*Task details:* Exact copies of the records below are required.

(Exercise input Opens)

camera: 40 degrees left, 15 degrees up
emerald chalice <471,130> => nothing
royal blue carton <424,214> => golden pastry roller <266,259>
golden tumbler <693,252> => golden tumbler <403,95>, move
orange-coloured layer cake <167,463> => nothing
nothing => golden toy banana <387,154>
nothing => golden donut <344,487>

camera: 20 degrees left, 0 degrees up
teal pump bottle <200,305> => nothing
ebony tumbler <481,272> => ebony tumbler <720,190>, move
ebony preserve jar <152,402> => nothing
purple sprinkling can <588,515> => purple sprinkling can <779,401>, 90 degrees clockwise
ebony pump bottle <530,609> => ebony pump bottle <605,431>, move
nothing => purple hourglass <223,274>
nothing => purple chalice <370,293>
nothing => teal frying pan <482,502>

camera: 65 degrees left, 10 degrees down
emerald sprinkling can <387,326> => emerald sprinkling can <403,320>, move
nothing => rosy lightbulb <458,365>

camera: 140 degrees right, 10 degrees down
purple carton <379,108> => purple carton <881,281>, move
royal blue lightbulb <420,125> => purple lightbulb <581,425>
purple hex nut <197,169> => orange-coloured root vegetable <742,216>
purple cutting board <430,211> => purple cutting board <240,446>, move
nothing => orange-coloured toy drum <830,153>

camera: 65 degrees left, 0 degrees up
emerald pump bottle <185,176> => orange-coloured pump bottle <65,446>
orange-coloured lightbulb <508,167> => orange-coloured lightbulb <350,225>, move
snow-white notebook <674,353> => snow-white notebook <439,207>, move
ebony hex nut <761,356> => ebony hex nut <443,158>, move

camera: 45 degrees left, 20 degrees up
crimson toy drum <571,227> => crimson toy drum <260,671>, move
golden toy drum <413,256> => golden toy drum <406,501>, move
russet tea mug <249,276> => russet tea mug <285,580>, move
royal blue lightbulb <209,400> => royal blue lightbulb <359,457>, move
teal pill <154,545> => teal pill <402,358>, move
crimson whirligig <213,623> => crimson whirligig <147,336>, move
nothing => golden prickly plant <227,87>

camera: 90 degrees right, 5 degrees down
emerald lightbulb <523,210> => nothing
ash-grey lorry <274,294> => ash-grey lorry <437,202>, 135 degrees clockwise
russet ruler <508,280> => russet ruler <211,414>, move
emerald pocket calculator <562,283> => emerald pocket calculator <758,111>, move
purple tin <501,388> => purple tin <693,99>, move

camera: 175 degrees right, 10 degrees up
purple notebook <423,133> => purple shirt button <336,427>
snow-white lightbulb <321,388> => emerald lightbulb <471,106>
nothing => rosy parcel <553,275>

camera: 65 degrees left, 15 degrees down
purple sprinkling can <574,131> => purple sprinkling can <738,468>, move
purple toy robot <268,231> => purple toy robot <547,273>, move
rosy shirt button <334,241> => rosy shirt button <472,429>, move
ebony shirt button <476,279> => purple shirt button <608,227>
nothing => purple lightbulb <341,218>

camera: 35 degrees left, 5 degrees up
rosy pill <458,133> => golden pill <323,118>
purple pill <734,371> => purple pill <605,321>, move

(Exercise input Closes)

*Written solution:*
camera: 40 degrees left, 15 degrees up
emerald chalice <471,130> => nothing
royal blue carton <424,214> => golden pastry roller <266,259>
golden tumbler <693,252> => golden tumbler <403,95>, move
orange-coloured layer cake <167,463> => nothing
nothing => golden toy banana <387,154>
nothing => golden donut <344,487>

camera: 20 degrees left, 0 degrees up
teal pump bottle <200,305> => nothing
ebony tumbler <481,272> => ebony tumbler <720,190>, move
ebony preserve jar <152,402> => nothing
purple sprinkling can <588,515> => purple sprinkling can <779,401>, 90 degrees clockwise
ebony pump bottle <530,609> => ebony pump bottle <605,431>, move
nothing => purple hourglass <223,274>
nothing => purple chalice <370,293>
nothing => teal frying pan <482,502>

camera: 65 degrees left, 10 degrees down
emerald sprinkling can <387,326> => emerald sprinkling can <403,320>, move
nothing => rosy lightbulb <458,365>

camera: 140 degrees right, 10 degrees down
purple carton <379,108> => purple carton <881,281>, move
royal blue lightbulb <420,125> => purple lightbulb <581,425>
purple hex nut <197,169> => orange-coloured root vegetable <742,216>
purple cutting board <430,211> => purple cutting board <240,446>, move
nothing => orange-coloured toy drum <830,153>

camera: 65 degrees left, 0 degrees up
emerald pump bottle <185,176> => orange-coloured pump bottle <65,446>
orange-coloured lightbulb <508,167> => orange-coloured lightbulb <350,225>, move
snow-white notebook <674,353> => snow-white notebook <439,207>, move
ebony hex nut <761,356> => ebony hex nut <443,158>, move

camera: 45 degrees left, 20 degrees up
crimson toy drum <571,227> => crimson toy drum <260,671>, move
golden toy drum <413,256> => golden toy drum <406,501>, move
russet tea mug <249,276> => russet tea mug <285,580>, move
royal blue lightbulb <209,400> => royal blue lightbulb <359,457>, move
teal pill <154,545> => teal pill <402,358>, move
crimson whirligig <213,623> => crimson whirligig <147,336>, move
nothing => golden prickly plant <227,87>

camera: 90 degrees right, 5 degrees down
emerald lightbulb <523,210> => nothing
ash-grey lorry <274,294> => ash-grey lorry <437,202>, 135 degrees clockwise
russet ruler <508,280> => russet ruler <211,414>, move
emerald pocket calculator <562,283> => emerald pocket calculator <758,111>, move
purple tin <501,388> => purple tin <693,99>, move

camera: 175 degrees right, 10 degrees up
purple notebook <423,133> => purple shirt button <336,427>
snow-white lightbulb <321,388> => emerald lightbulb <471,106>
nothing => rosy parcel <553,275>

camera: 65 degrees left, 15 degrees down
purple sprinkling can <574,131> => purple sprinkling can <738,468>, move
purple toy robot <268,231> => purple toy robot <547,273>, move
rosy shirt button <334,241> => rosy shirt button <472,429>, move
ebony shirt button <476,279> => purple shirt button <608,227>
nothing => purple lightbulb <341,218>

camera: 35 degrees left, 5 degrees up
rosy pill <458,133> => golden pill <323,118>
purple pill <734,371> => purple pill <605,321>, move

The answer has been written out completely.